*WHAT IS REQUIRED*.
Your answer must consist of every line from the data below that includes the word "NAND".

*DATA RECORDS*.
┄┄┄┄┄┄┄┄┄┄

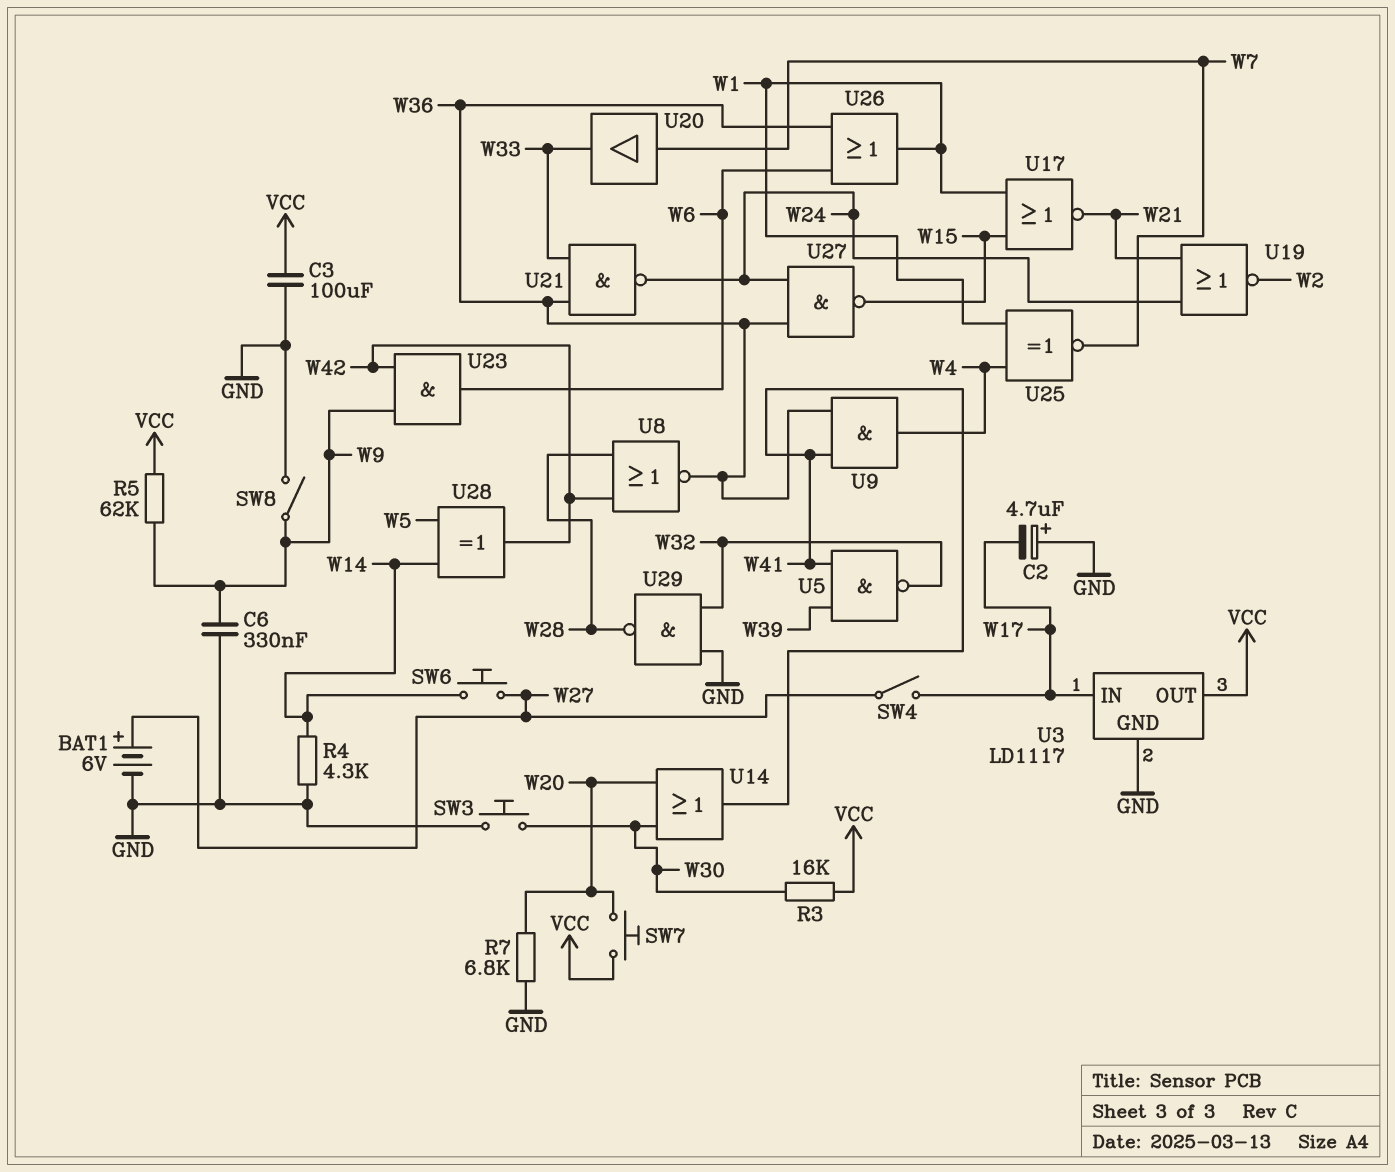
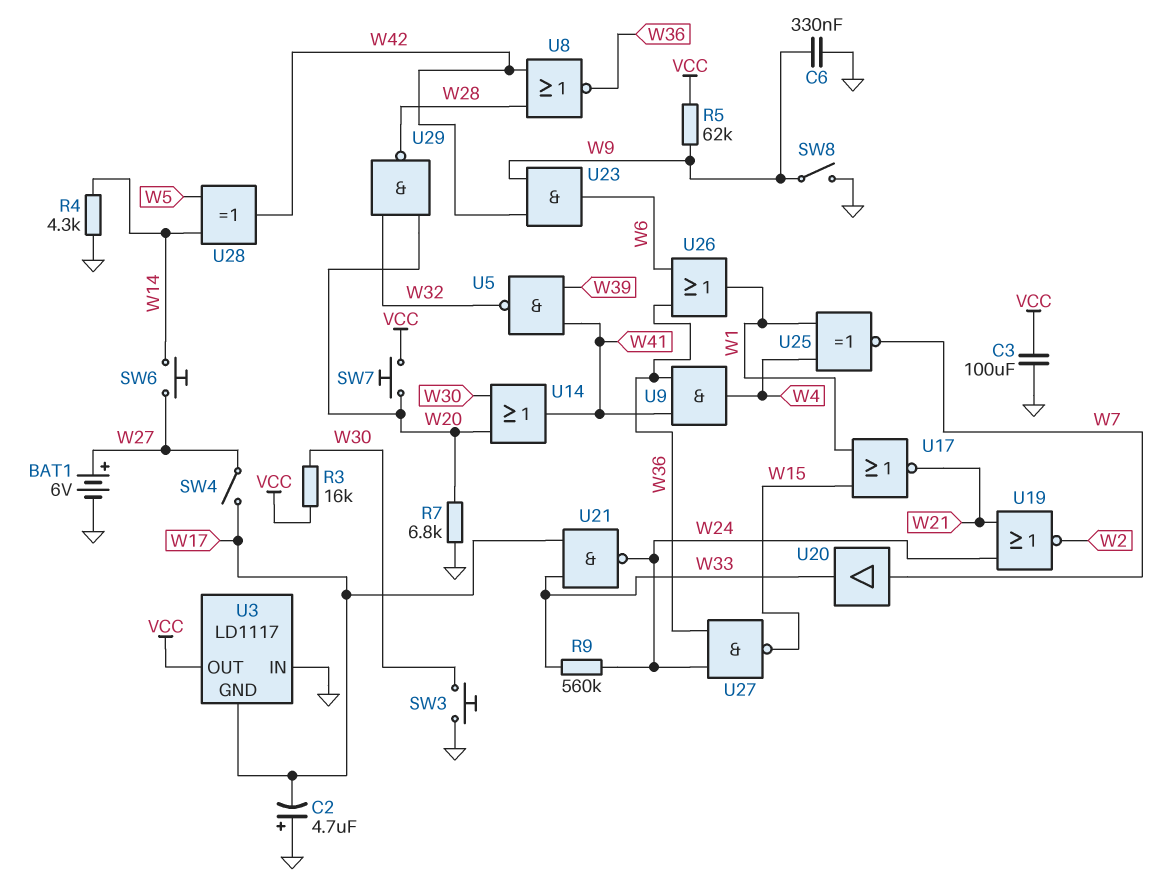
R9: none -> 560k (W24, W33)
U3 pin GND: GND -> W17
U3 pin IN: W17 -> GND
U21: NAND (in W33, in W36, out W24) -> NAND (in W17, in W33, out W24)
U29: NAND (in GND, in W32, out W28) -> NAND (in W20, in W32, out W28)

┄┄┄┄┄┄┄┄┄┄

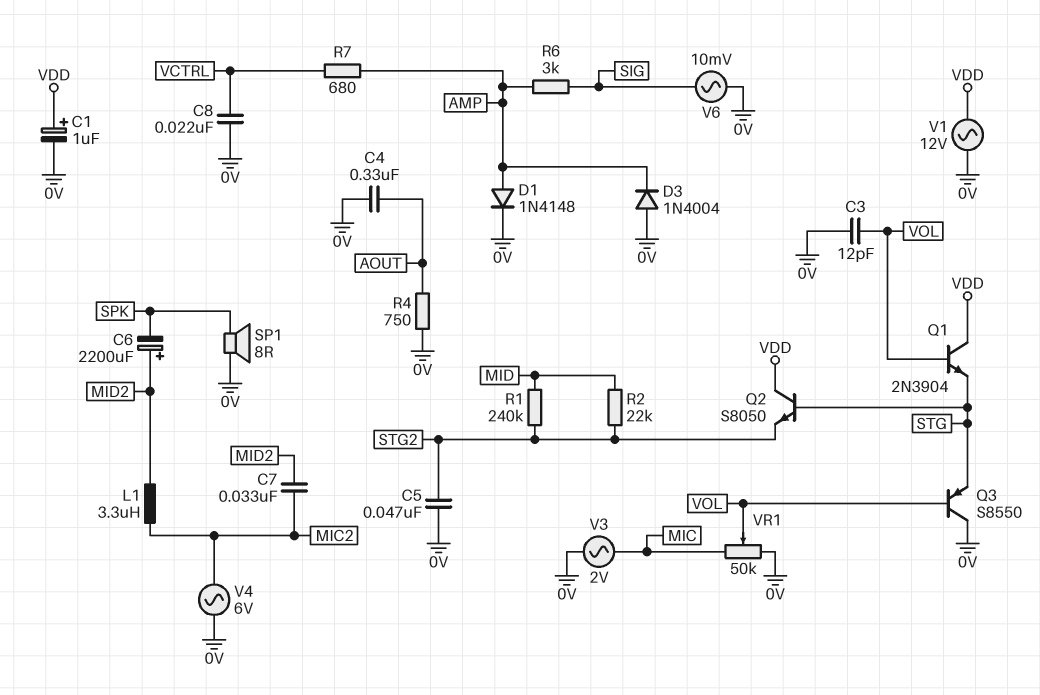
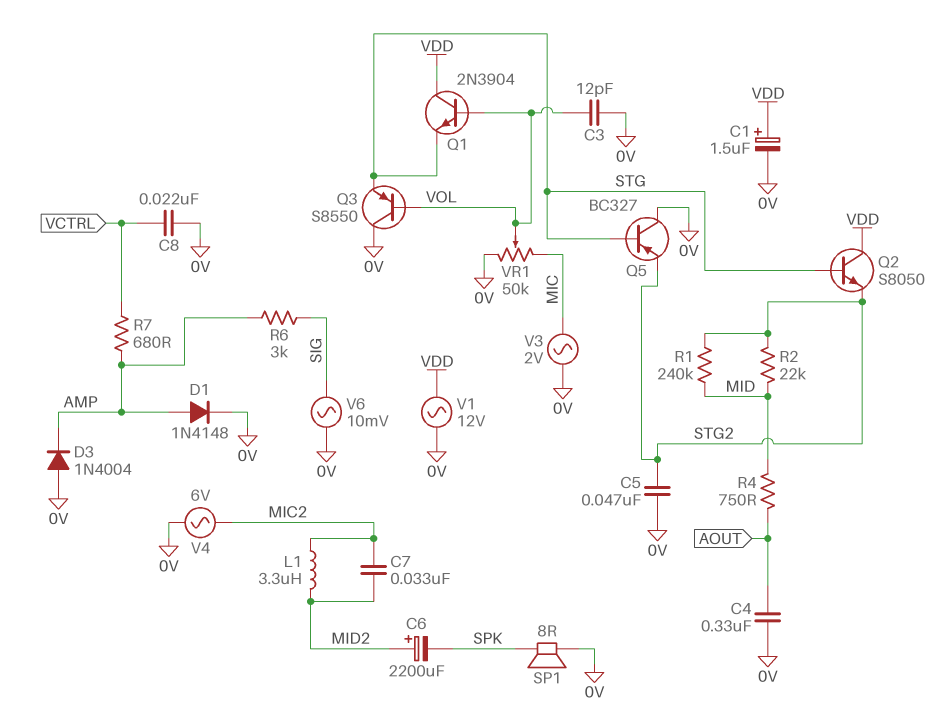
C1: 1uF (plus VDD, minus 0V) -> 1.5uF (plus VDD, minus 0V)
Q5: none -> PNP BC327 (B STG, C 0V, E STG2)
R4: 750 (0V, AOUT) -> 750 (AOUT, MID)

┄┄┄┄┄┄┄┄┄┄

*SOLUTION FOR THIS EXERCISE*.
U21: NAND (in W33, in W36, out W24) -> NAND (in W17, in W33, out W24)
U29: NAND (in GND, in W32, out W28) -> NAND (in W20, in W32, out W28)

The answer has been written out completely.